*** Opening DATA EXTRACTS ***

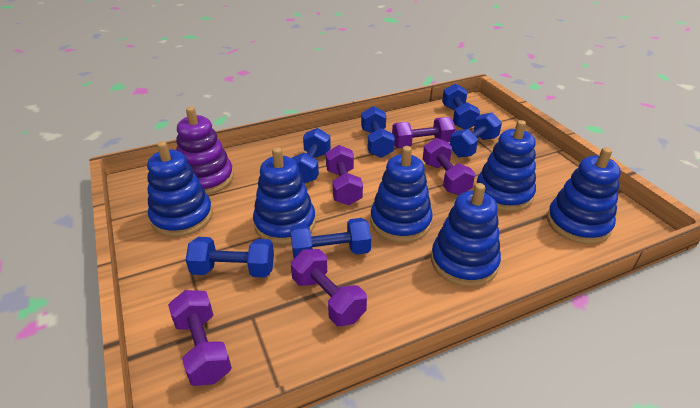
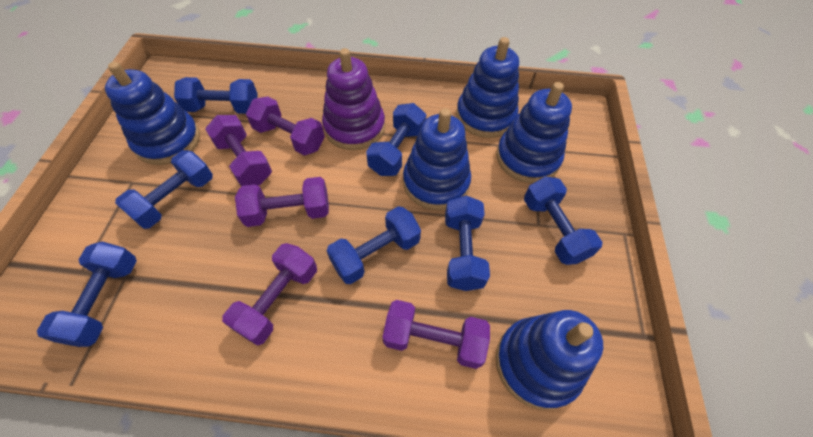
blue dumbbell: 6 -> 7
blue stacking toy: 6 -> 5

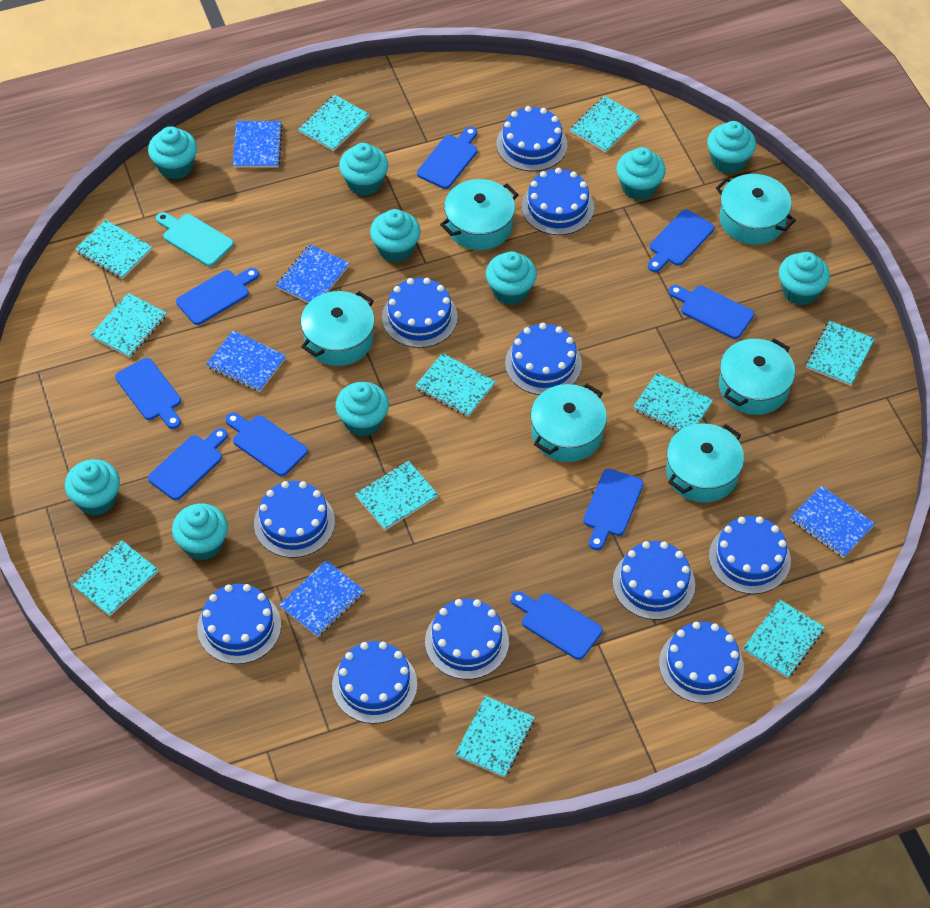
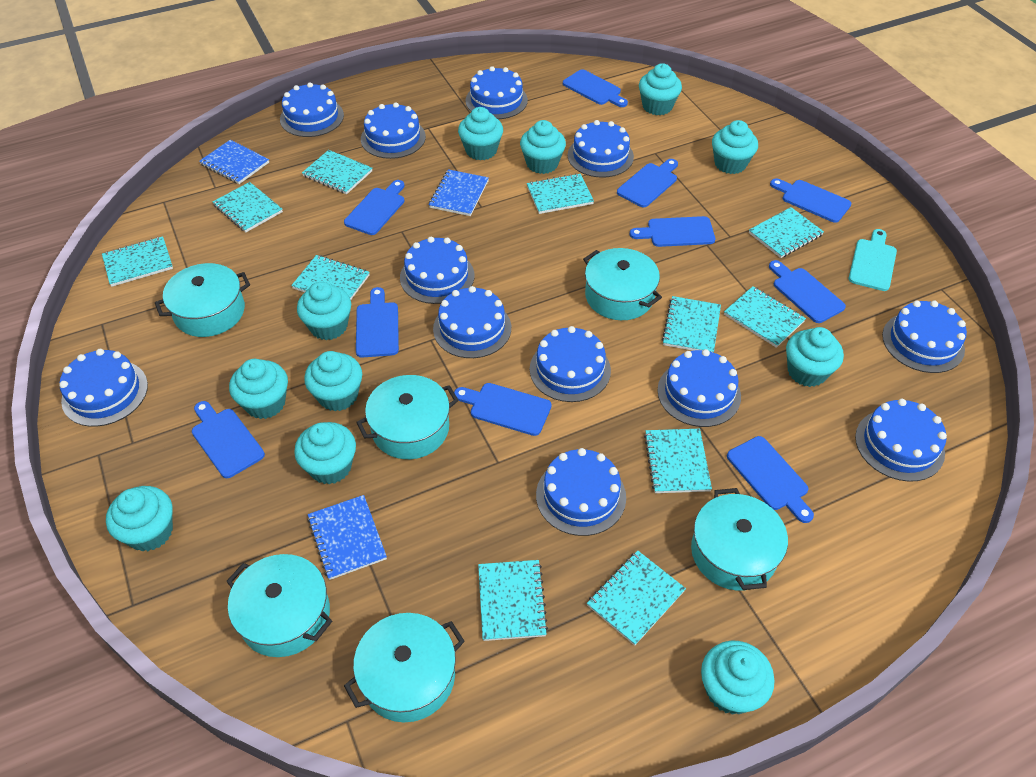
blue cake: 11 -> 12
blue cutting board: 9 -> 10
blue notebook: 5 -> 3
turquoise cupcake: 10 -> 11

*** Closing DATA EXTRACTS ***

PROMPT => Each line from the one holding "blue cake: 11 -> 12" to the end of the data above goes into the answer exactly as written, and no other line does.

FINAL ANSWER =>
blue cake: 11 -> 12
blue cutting board: 9 -> 10
blue notebook: 5 -> 3
turquoise cupcake: 10 -> 11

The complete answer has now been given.